*Entries taken from a collection*
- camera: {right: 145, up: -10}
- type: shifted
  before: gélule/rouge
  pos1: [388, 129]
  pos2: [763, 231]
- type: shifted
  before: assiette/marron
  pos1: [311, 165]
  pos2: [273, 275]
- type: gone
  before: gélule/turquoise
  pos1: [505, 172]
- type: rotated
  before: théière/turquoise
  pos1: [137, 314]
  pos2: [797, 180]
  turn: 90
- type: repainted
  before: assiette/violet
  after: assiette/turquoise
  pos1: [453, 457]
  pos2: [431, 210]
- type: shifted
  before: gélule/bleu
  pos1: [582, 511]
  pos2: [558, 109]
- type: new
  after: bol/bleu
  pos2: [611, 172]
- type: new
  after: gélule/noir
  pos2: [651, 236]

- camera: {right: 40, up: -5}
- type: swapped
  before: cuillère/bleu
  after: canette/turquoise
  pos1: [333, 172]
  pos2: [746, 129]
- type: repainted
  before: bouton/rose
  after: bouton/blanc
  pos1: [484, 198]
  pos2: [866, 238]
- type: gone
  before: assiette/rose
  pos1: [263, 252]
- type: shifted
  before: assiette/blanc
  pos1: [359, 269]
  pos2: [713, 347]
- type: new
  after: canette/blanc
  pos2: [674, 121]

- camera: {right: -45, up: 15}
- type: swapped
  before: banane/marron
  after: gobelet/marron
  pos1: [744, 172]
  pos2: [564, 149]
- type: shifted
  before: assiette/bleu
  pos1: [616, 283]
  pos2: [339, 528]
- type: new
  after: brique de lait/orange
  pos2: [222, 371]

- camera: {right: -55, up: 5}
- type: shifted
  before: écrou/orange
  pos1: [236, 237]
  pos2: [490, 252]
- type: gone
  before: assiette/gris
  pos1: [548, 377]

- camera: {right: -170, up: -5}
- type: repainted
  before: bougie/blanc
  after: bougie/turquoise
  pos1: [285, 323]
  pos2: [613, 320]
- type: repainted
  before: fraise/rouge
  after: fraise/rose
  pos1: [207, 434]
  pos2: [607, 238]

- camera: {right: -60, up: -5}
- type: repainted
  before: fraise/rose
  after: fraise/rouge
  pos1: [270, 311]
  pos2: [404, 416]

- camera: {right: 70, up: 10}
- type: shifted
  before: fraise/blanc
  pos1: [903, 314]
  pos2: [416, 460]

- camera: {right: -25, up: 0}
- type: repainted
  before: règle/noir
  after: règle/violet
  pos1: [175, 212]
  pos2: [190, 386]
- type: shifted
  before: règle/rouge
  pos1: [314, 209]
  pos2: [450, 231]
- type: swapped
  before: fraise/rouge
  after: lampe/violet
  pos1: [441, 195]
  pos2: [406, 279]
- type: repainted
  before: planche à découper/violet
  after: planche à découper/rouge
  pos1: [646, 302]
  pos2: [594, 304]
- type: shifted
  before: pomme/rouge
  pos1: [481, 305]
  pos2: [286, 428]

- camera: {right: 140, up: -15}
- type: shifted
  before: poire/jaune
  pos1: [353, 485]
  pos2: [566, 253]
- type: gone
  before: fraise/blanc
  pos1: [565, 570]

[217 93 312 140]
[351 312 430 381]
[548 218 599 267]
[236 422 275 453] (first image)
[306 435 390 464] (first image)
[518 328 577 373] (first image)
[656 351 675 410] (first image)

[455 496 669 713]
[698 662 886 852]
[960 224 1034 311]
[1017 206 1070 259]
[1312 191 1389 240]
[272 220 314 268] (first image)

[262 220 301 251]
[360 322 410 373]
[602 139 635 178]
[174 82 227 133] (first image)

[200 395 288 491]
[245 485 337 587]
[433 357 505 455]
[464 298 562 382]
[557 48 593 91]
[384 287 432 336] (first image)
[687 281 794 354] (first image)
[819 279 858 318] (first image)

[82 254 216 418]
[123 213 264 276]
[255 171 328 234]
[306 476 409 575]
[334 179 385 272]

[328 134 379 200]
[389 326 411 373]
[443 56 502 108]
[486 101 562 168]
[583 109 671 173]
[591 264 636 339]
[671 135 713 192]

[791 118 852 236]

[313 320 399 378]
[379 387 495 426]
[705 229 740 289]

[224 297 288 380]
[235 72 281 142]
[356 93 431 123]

*TASK DESCRIPTION*
The response must consist solely of the lines from the top of the records through the line holding "after: gélule/noir", copied word for word.

*PROBLEM SOLUTION*
- camera: {right: 145, up: -10}
- type: shifted
  before: gélule/rouge
  pos1: [388, 129]
  pos2: [763, 231]
- type: shifted
  before: assiette/marron
  pos1: [311, 165]
  pos2: [273, 275]
- type: gone
  before: gélule/turquoise
  pos1: [505, 172]
- type: rotated
  before: théière/turquoise
  pos1: [137, 314]
  pos2: [797, 180]
  turn: 90
- type: repainted
  before: assiette/violet
  after: assiette/turquoise
  pos1: [453, 457]
  pos2: [431, 210]
- type: shifted
  before: gélule/bleu
  pos1: [582, 511]
  pos2: [558, 109]
- type: new
  after: bol/bleu
  pos2: [611, 172]
- type: new
  after: gélule/noir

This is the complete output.